───── PROVIDED DATA

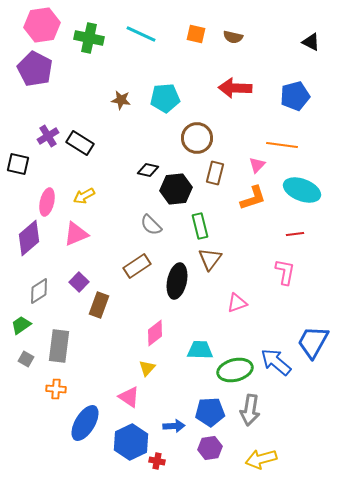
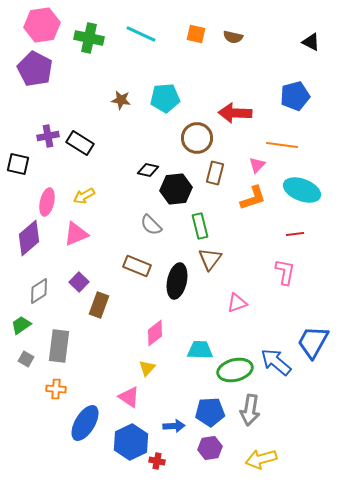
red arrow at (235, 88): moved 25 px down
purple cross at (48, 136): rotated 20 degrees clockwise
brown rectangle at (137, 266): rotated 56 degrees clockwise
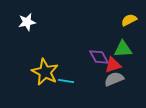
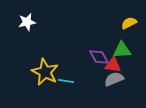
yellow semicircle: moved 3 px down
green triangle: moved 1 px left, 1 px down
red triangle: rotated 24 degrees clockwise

──────────

> _EXERCISE REQUIREMENTS_:
The answer should consist only of the lines from the line with "purple cross at" through the last line of the data, repeated exactly; pictures stay out.

> _ANSWER TO THIS EXERCISE_:
purple cross at (48, 136): rotated 20 degrees clockwise
brown rectangle at (137, 266): rotated 56 degrees clockwise
yellow semicircle: moved 3 px down
green triangle: moved 1 px left, 1 px down
red triangle: rotated 24 degrees clockwise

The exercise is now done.